_Job item_
Leaving out the pictures, please retype each record exactly.

────────────────────────────────────────

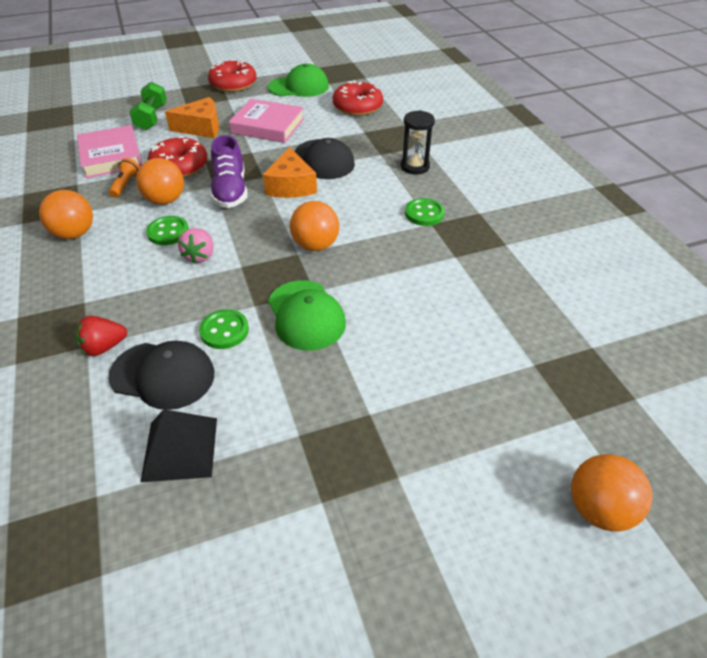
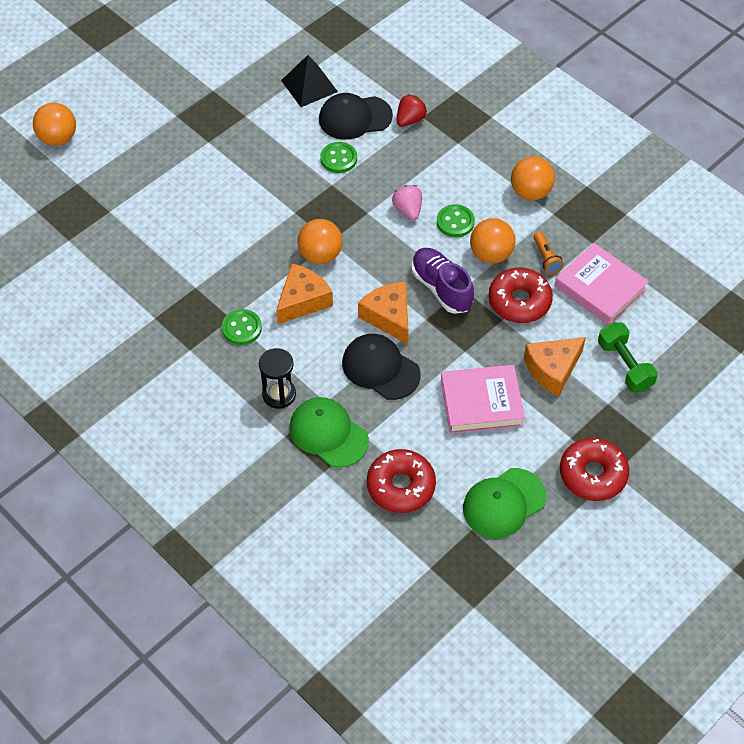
camera: 155 degrees right, 10 degrees up
green cap [268,280,346,351] -> green cap moved to [289,397,369,468]
none -> orange cheese [276,263,333,324]

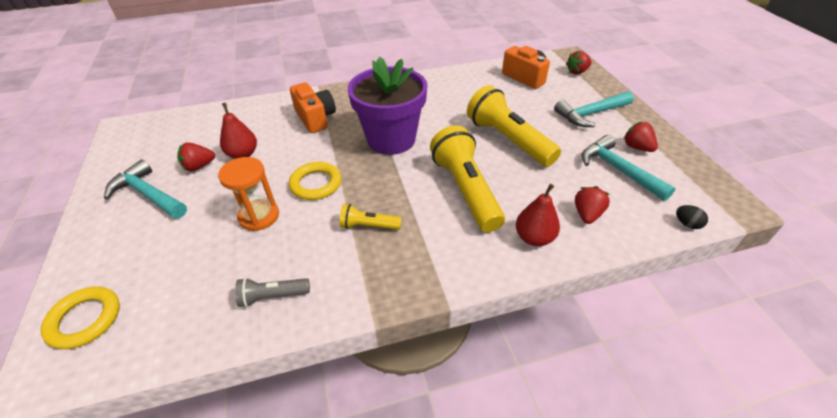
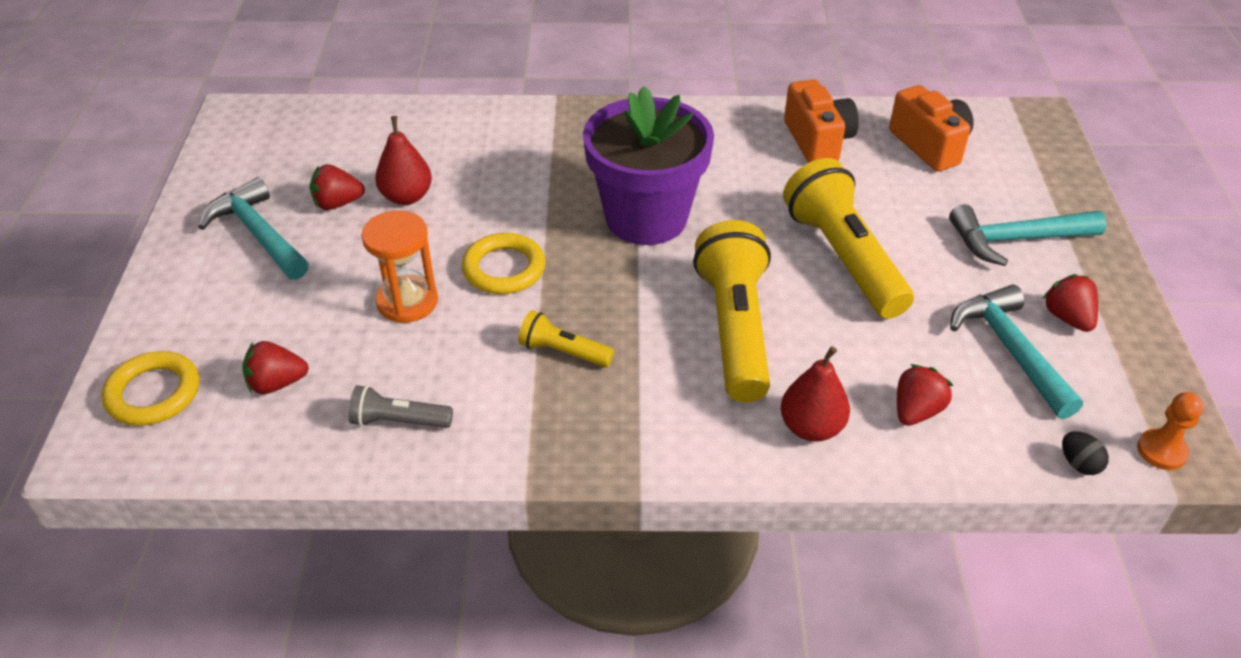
camera: 15 degrees right, 0 degrees up
orange camera [290,82,336,133] -> orange camera moved to [784,80,859,163]
red strawberry [566,51,592,74] -> red strawberry moved to [242,341,309,394]
none -> orange pawn [1137,392,1204,470]

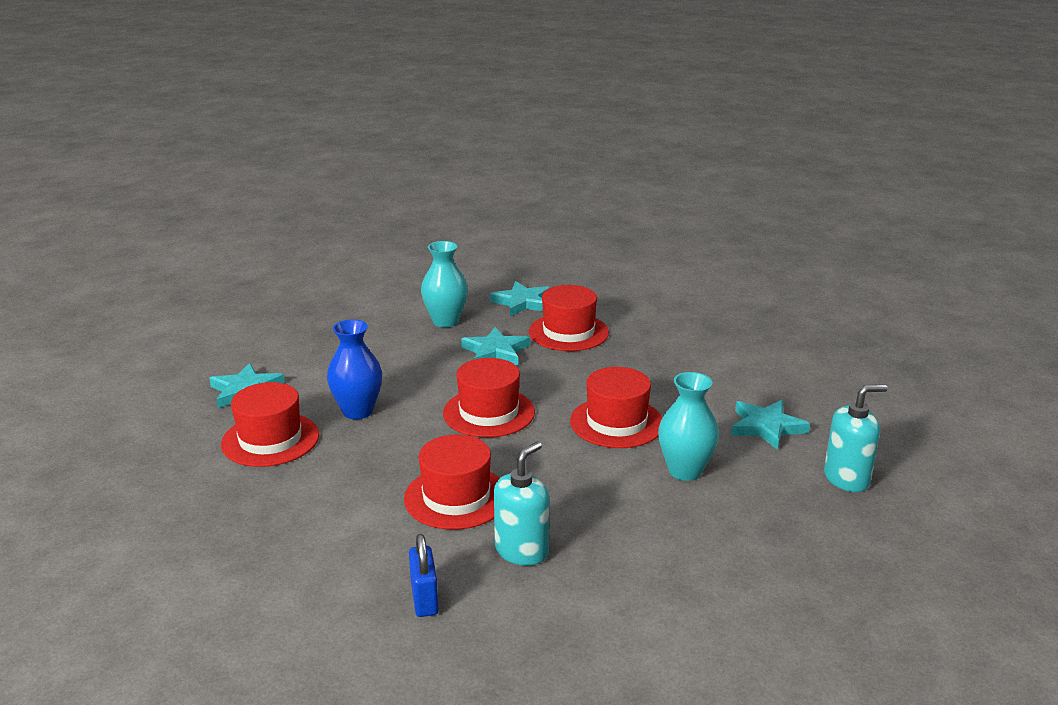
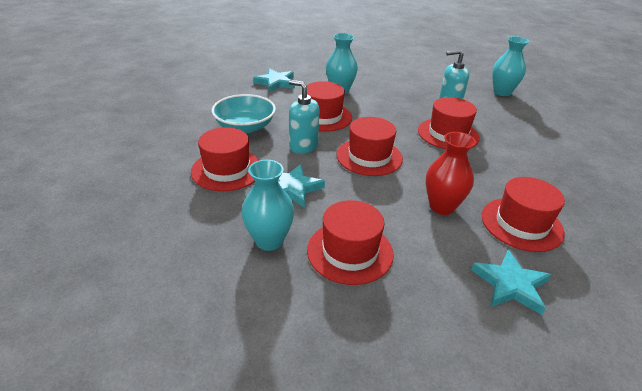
camera: 130 degrees left, 10 degrees up
blue vase [327,319,382,419] -> red vase [426,132,476,215]
blue padlock [409,534,439,617] -> none
turquoise star [490,281,550,316] -> none
turquoise soap dispenser [824,384,888,492] -> turquoise soap dispenser moved to [289,80,320,154]
none -> turquoise bowl [212,94,276,133]
none -> red hat [307,200,394,285]
none -> turquoise vase [492,36,529,96]

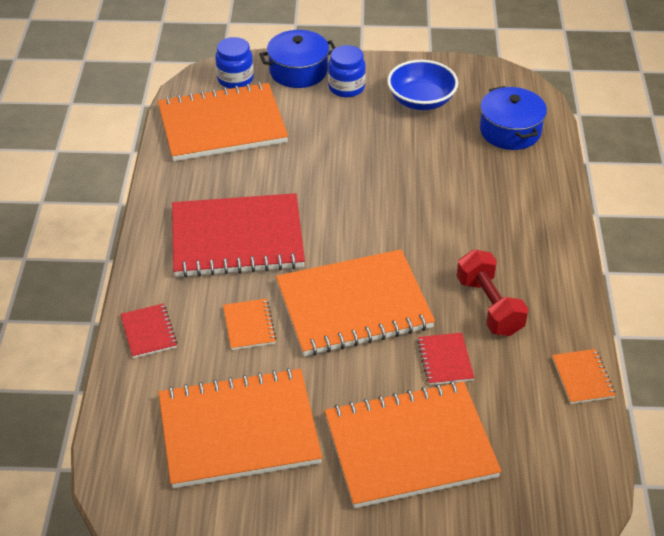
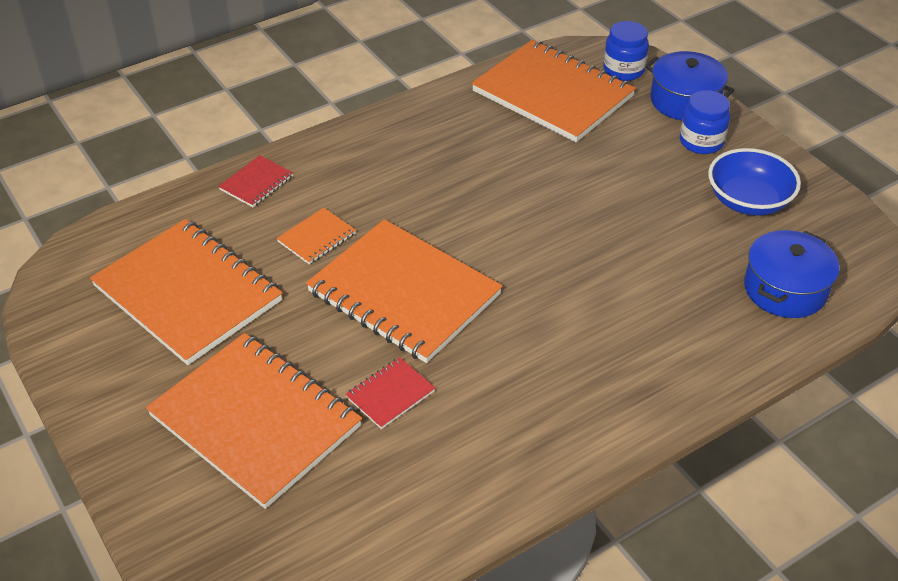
camera: 55 degrees right, 0 degrees up
red notebook [172,193,305,278] -> none
red dumbbell [457,249,528,336] -> none
orange notebook [552,349,616,404] -> none

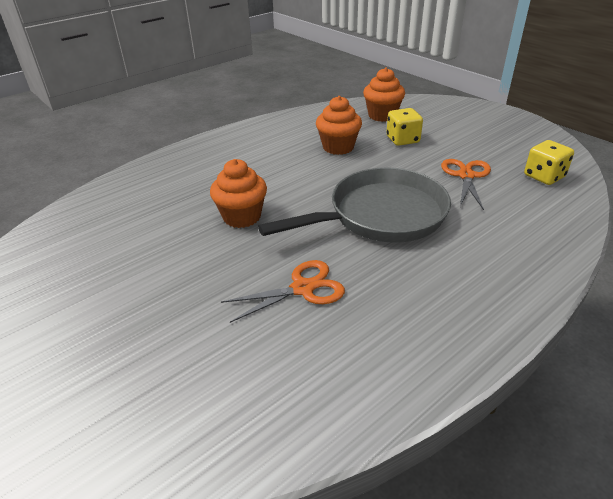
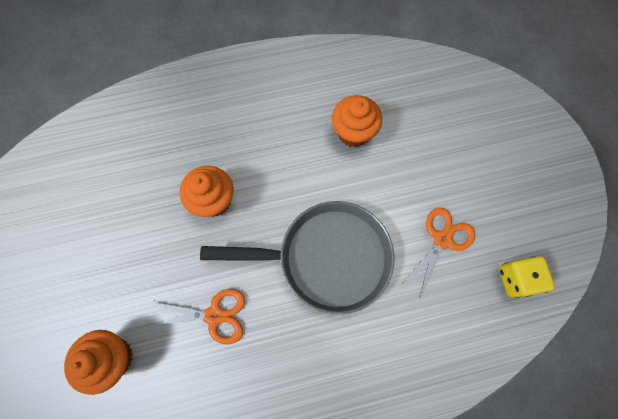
camera: 25 degrees right, 35 degrees up
orange cupcake [363,67,405,122] -> orange cupcake moved to [64,330,133,395]
yellow dice [386,108,423,146] -> none

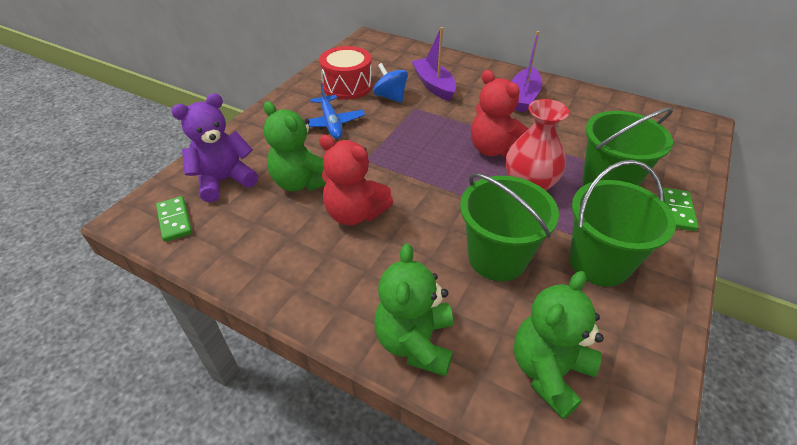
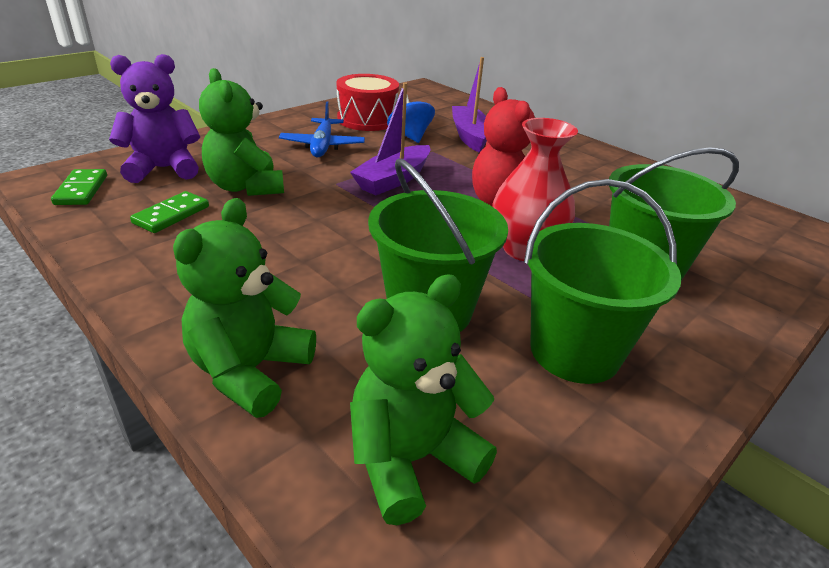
camera: 15 degrees right, 10 degrees down
red teddy bear [319,135,393,225] -> none
purple boat [511,31,542,112] -> purple boat moved to [350,82,430,195]
green domino [663,188,699,231] -> green domino moved to [130,191,209,233]

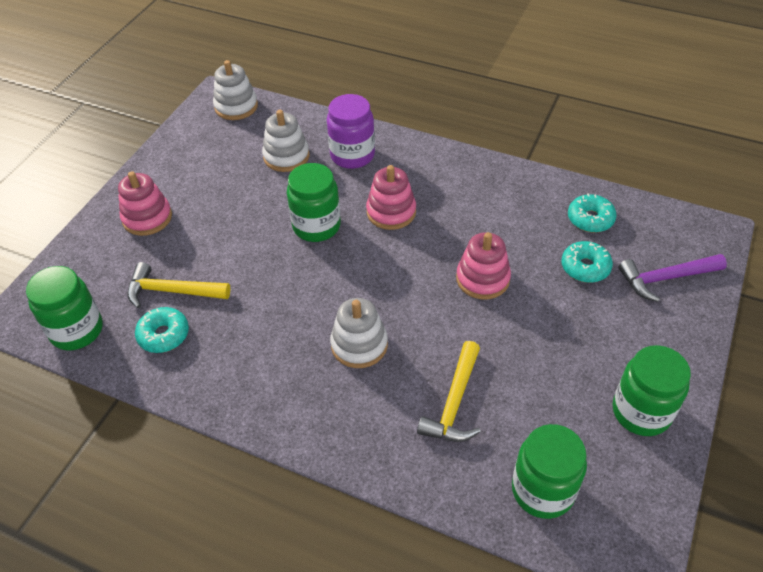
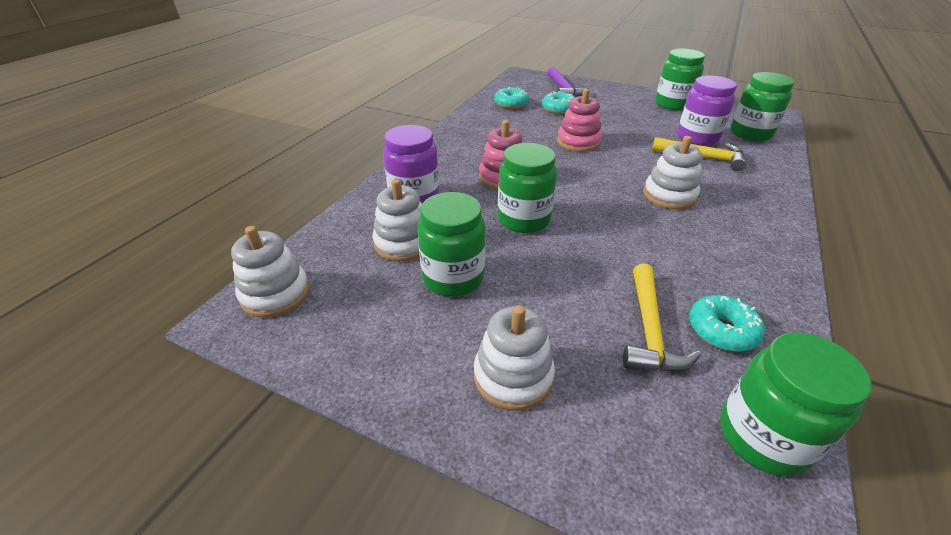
camera: 90 degrees left, 10 degrees down
pink stacking toy [118,171,172,236] -> white stacking toy [474,305,555,410]
none -> green jar [417,192,486,297]
none -> purple jar [677,76,737,146]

────────────────────────────────────────

_Response to the task_
camera: 155 degrees right, 10 degrees up
green cap [268,280,346,351] -> green cap moved to [289,397,369,468]
none -> orange cheese [276,263,333,324]

camera: 15 degrees right, 0 degrees up
orange camera [290,82,336,133] -> orange camera moved to [784,80,859,163]
red strawberry [566,51,592,74] -> red strawberry moved to [242,341,309,394]
none -> orange pawn [1137,392,1204,470]

camera: 130 degrees left, 10 degrees up
blue vase [327,319,382,419] -> red vase [426,132,476,215]
blue padlock [409,534,439,617] -> none
turquoise star [490,281,550,316] -> none
turquoise soap dispenser [824,384,888,492] -> turquoise soap dispenser moved to [289,80,320,154]
none -> turquoise bowl [212,94,276,133]
none -> red hat [307,200,394,285]
none -> turquoise vase [492,36,529,96]

camera: 55 degrees right, 0 degrees up
red notebook [172,193,305,278] -> none
red dumbbell [457,249,528,336] -> none
orange notebook [552,349,616,404] -> none

camera: 25 degrees right, 35 degrees up
orange cupcake [363,67,405,122] -> orange cupcake moved to [64,330,133,395]
yellow dice [386,108,423,146] -> none

camera: 15 degrees right, 10 degrees down
red teddy bear [319,135,393,225] -> none
purple boat [511,31,542,112] -> purple boat moved to [350,82,430,195]
green domino [663,188,699,231] -> green domino moved to [130,191,209,233]

camera: 90 degrees left, 10 degrees down
pink stacking toy [118,171,172,236] -> white stacking toy [474,305,555,410]
none -> green jar [417,192,486,297]
none -> purple jar [677,76,737,146]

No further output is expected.